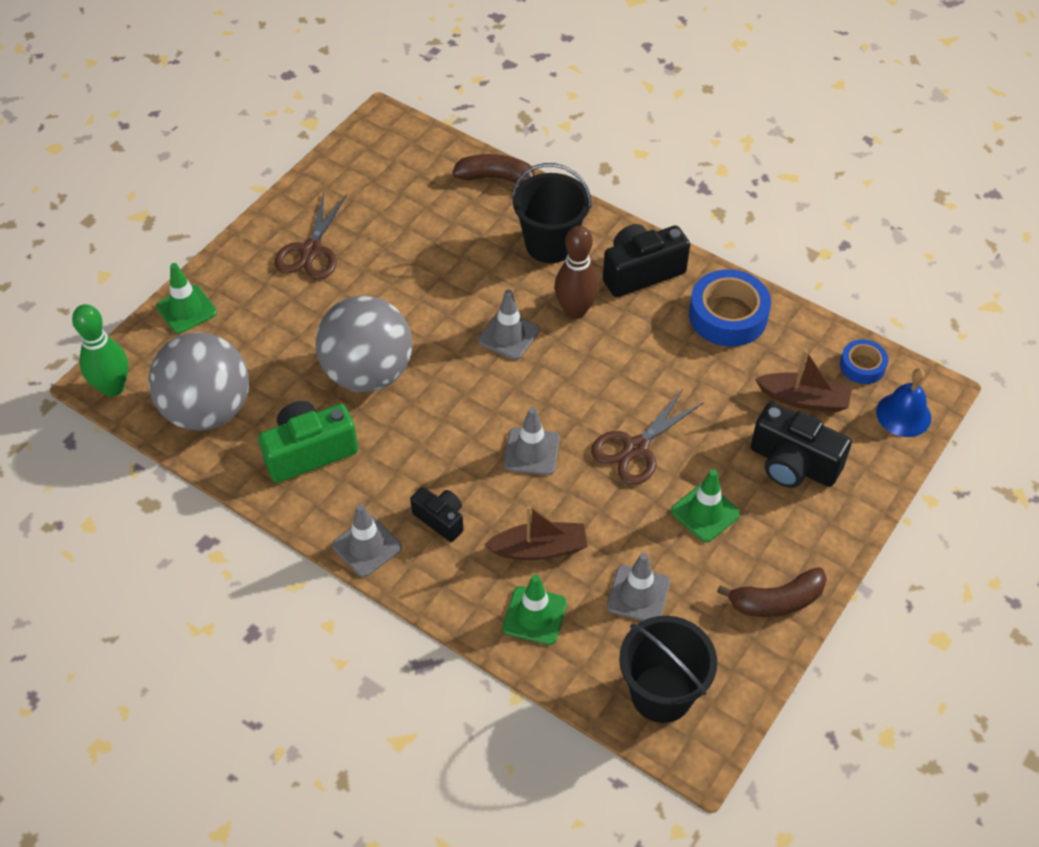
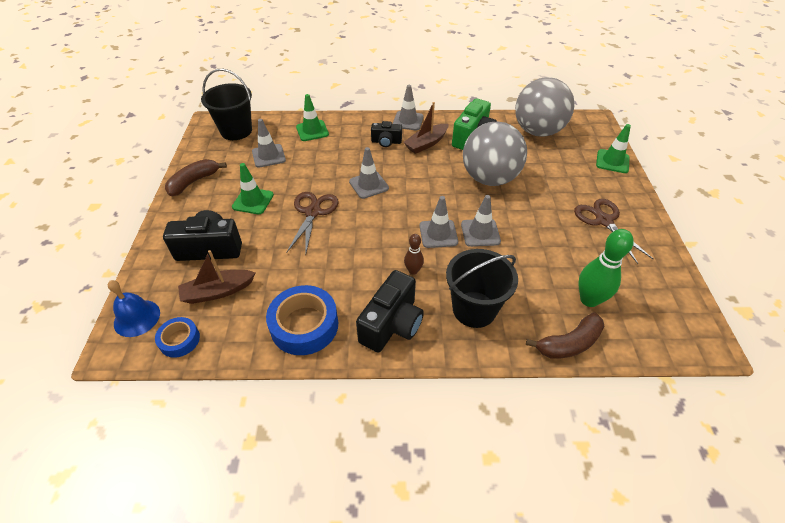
camera: 145 degrees right, 5 degrees down
green bowling pin [72,304,129,397] -> green bowling pin moved to [578,229,634,307]
brown boat [484,506,588,560] -> brown boat moved to [404,102,449,154]
brown bowling pin [554,226,599,319] -> brown bowling pin [404,234,424,275], size x0.56
none -> grey traffic cone [461,195,501,247]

──────

Task:
Word for word, quote the full listing, omitting every picture.

Exercise solution:
camera: 145 degrees right, 5 degrees down
green bowling pin [72,304,129,397] -> green bowling pin moved to [578,229,634,307]
brown boat [484,506,588,560] -> brown boat moved to [404,102,449,154]
brown bowling pin [554,226,599,319] -> brown bowling pin [404,234,424,275], size x0.56
none -> grey traffic cone [461,195,501,247]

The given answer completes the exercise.